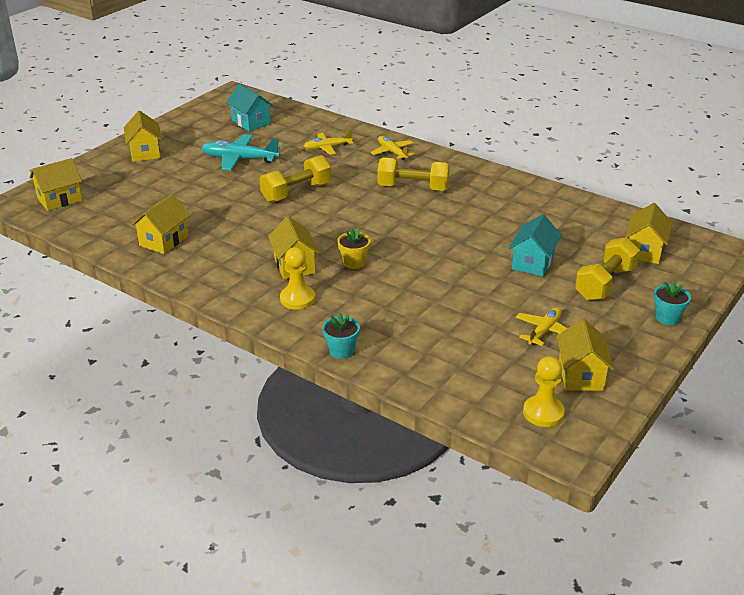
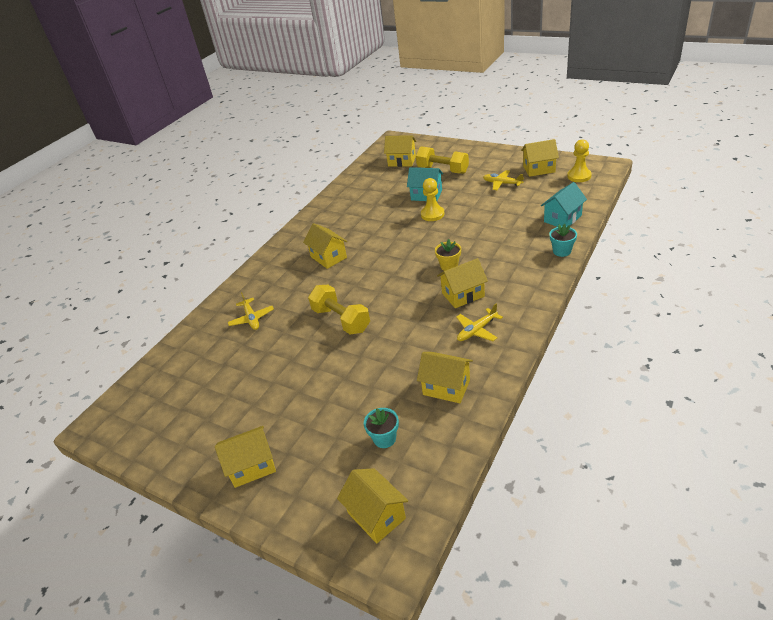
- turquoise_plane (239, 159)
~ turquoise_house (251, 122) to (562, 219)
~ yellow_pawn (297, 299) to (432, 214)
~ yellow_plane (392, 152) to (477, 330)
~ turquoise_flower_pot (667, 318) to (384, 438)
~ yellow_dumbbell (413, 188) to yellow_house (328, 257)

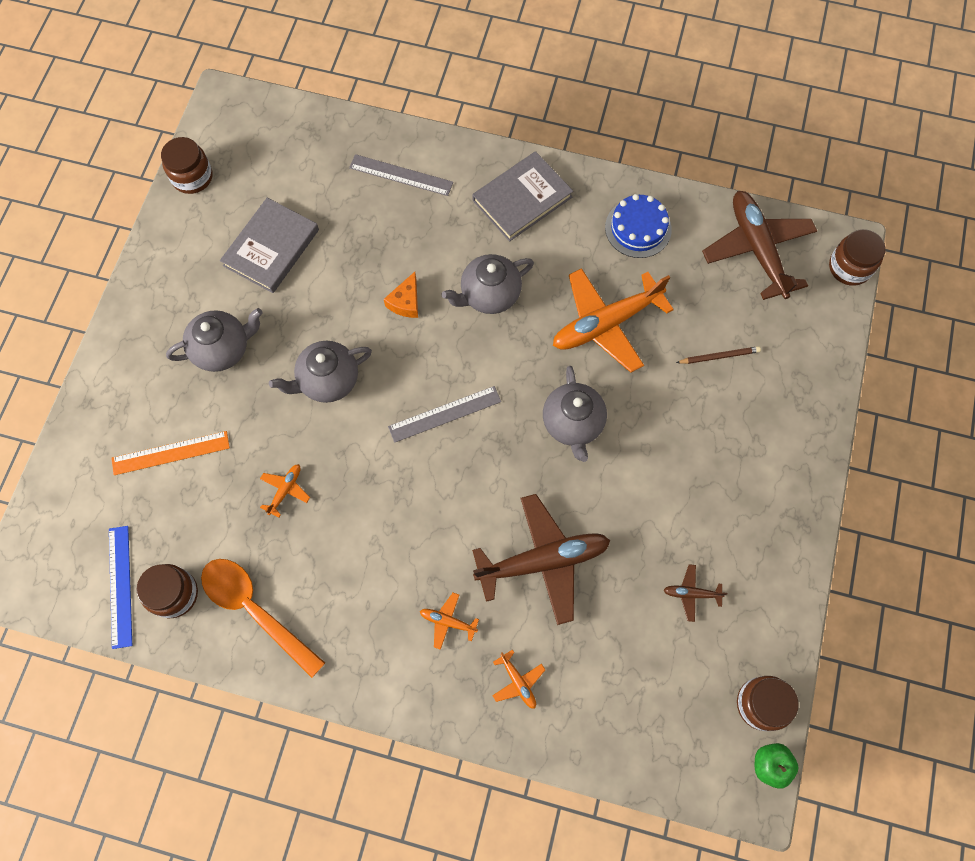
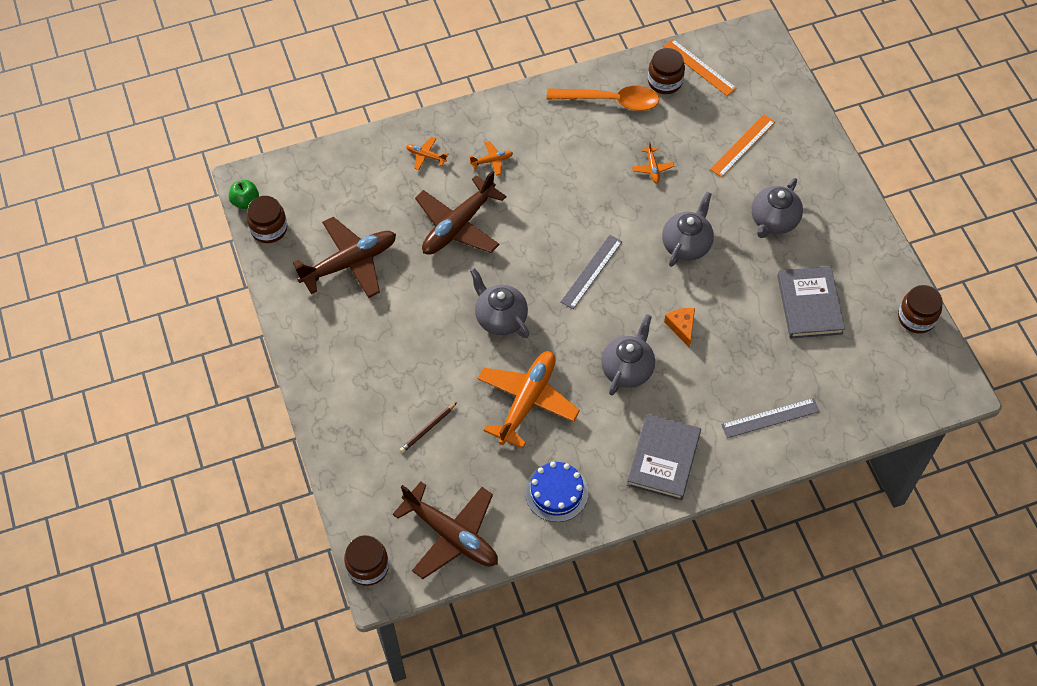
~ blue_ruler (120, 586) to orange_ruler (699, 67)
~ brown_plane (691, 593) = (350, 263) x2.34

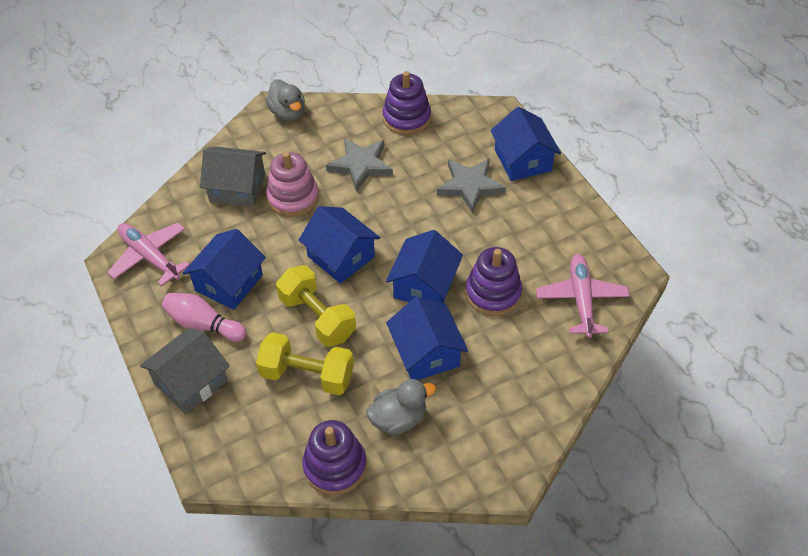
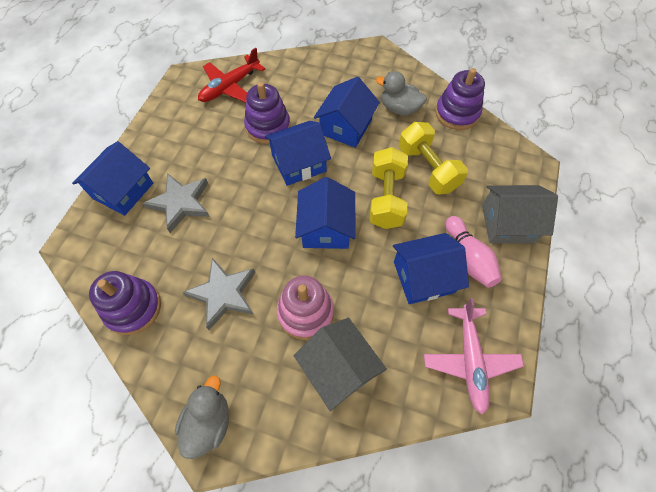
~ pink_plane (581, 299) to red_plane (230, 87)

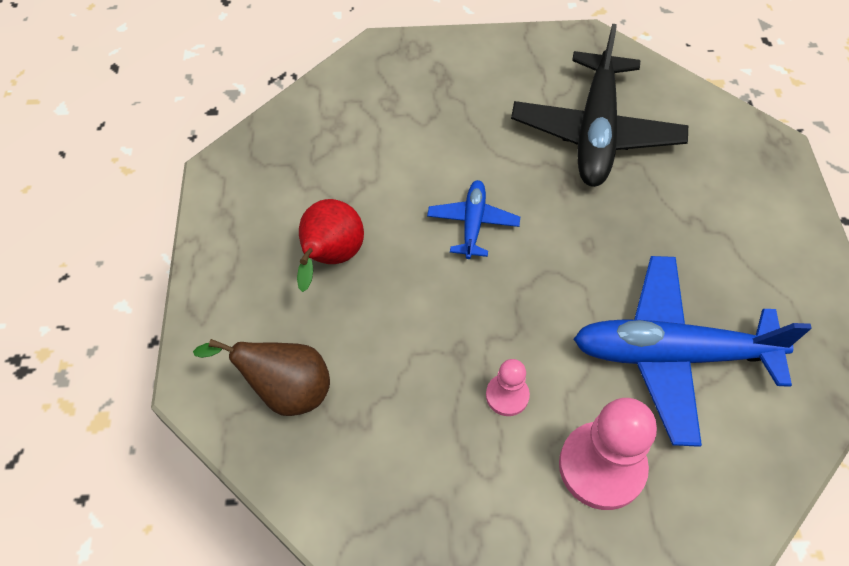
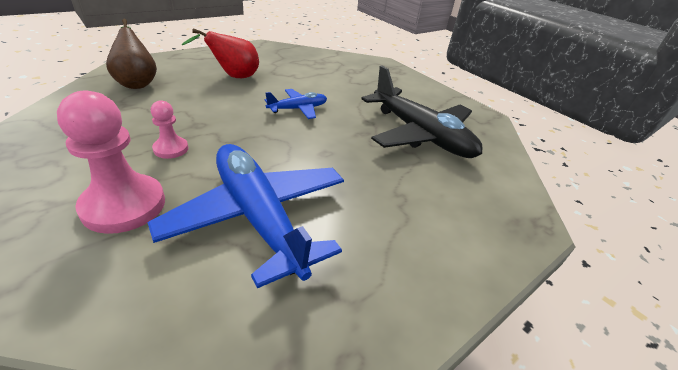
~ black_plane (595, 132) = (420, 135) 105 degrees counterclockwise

——————

- ACTIVITY: Repeat, exactly and in full, all records above, but include no pictures.

- SOLVED EXERCISE:
- turquoise_plane (239, 159)
~ turquoise_house (251, 122) to (562, 219)
~ yellow_pawn (297, 299) to (432, 214)
~ yellow_plane (392, 152) to (477, 330)
~ turquoise_flower_pot (667, 318) to (384, 438)
~ yellow_dumbbell (413, 188) to yellow_house (328, 257)

~ blue_ruler (120, 586) to orange_ruler (699, 67)
~ brown_plane (691, 593) = (350, 263) x2.34

~ pink_plane (581, 299) to red_plane (230, 87)

~ black_plane (595, 132) = (420, 135) 105 degrees counterclockwise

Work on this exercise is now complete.